## Action item
Output exactly the lines from the line with "DHT2 pin DATA: D0 -> D8" through the end of the records below. Include nothing else.

## Material provided
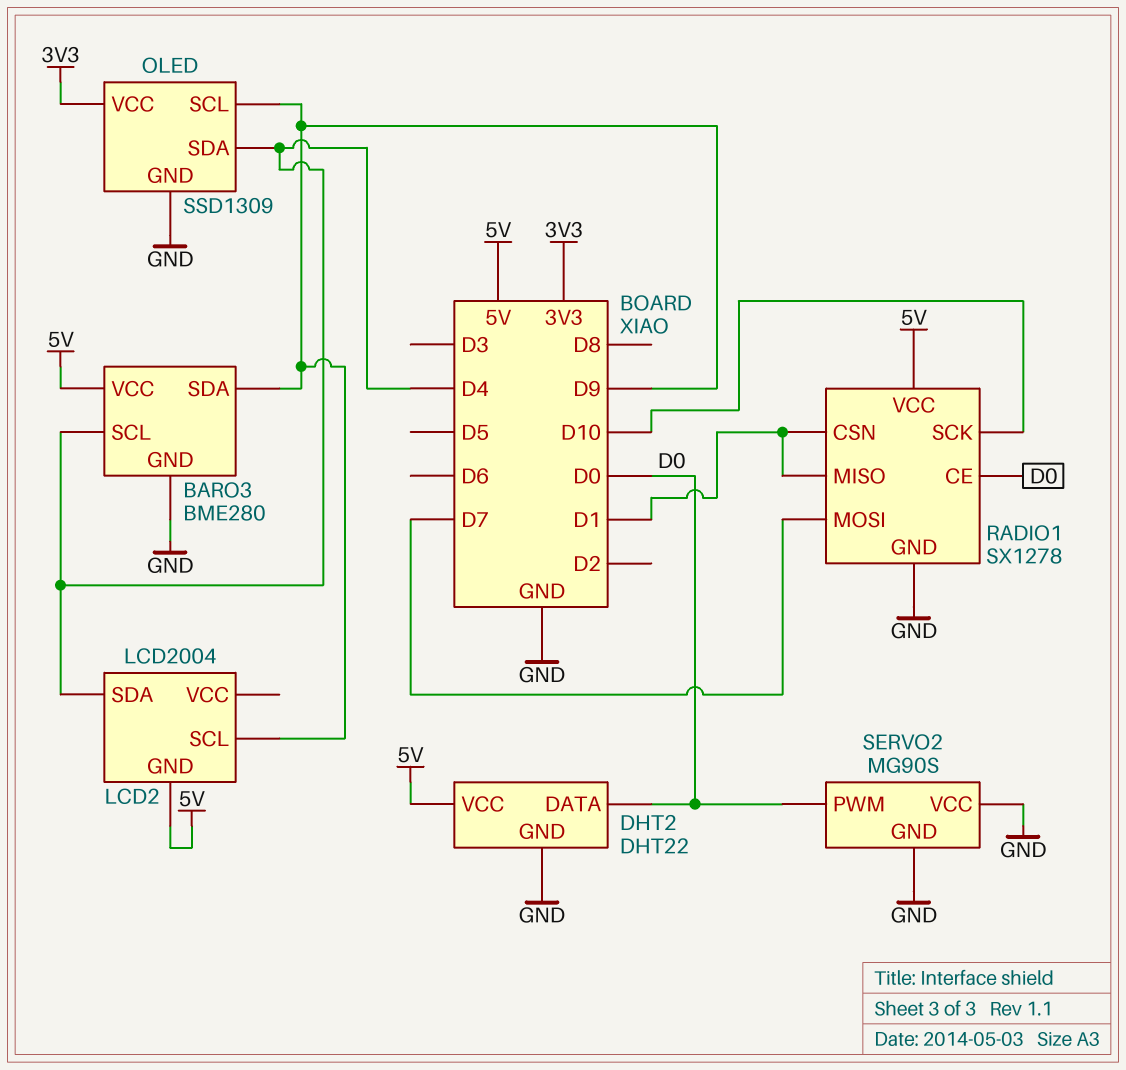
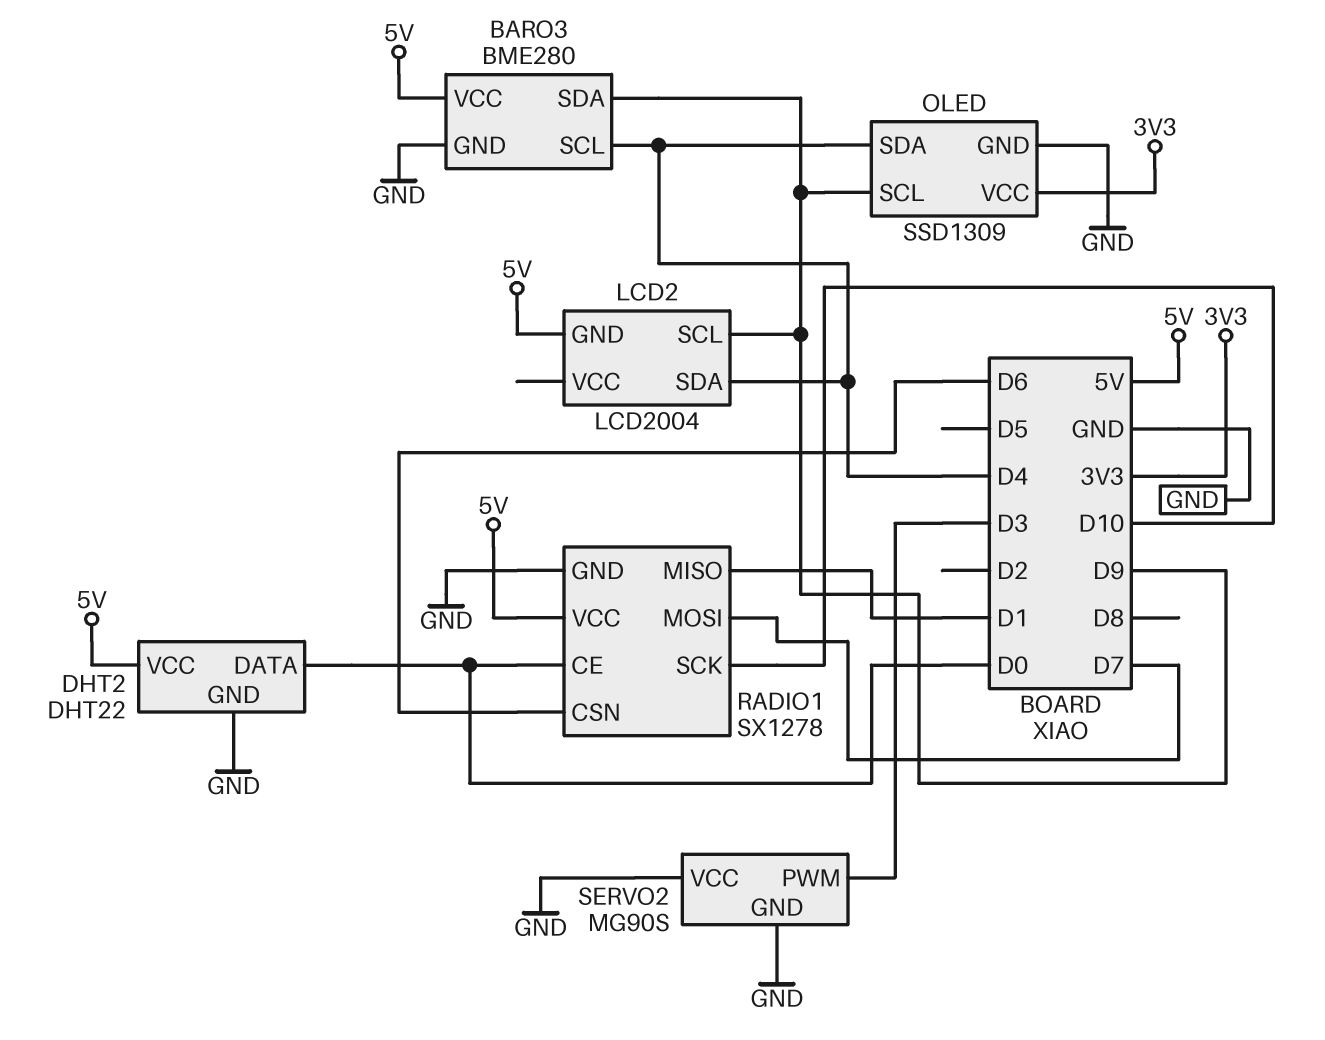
RADIO1 pin CSN: D1 -> D6
SERVO2 pin PWM: D0 -> D3

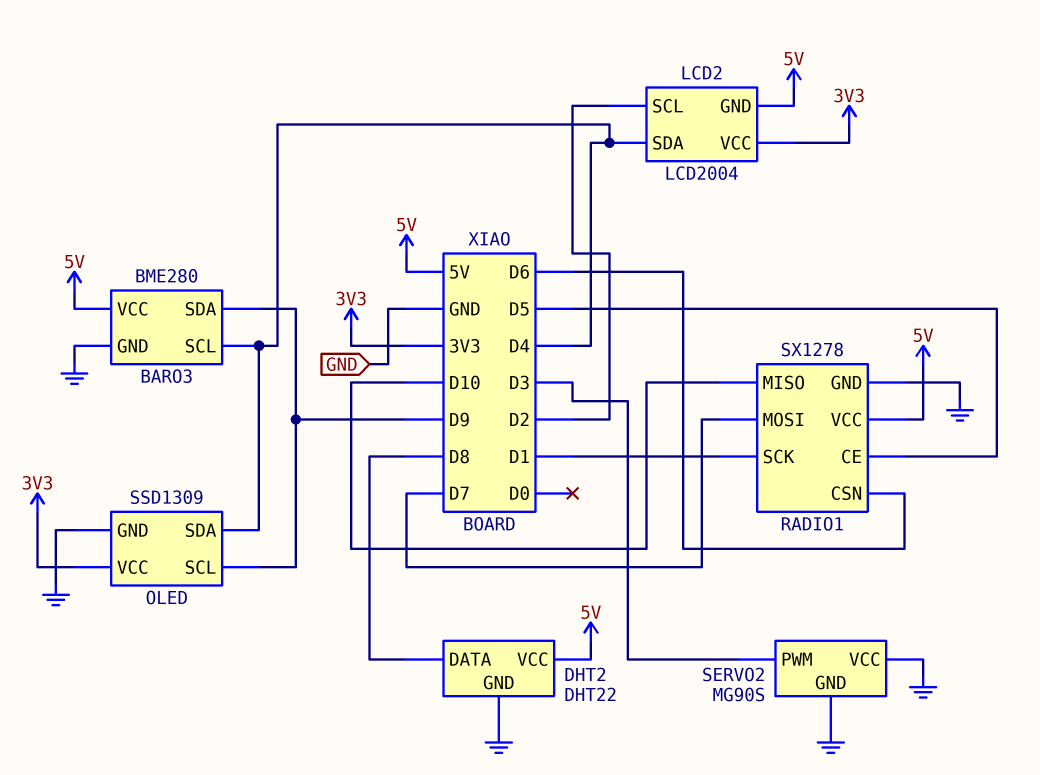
DHT2 pin DATA: D0 -> D8
LCD2 pin SCL: D9 -> D2
LCD2 pin VCC: none -> 3V3
RADIO1 pin CE: D0 -> D5
RADIO1 pin MISO: D1 -> D10
RADIO1 pin SCK: D10 -> D1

## Result of this exercise
DHT2 pin DATA: D0 -> D8
LCD2 pin SCL: D9 -> D2
LCD2 pin VCC: none -> 3V3
RADIO1 pin CE: D0 -> D5
RADIO1 pin MISO: D1 -> D10
RADIO1 pin SCK: D10 -> D1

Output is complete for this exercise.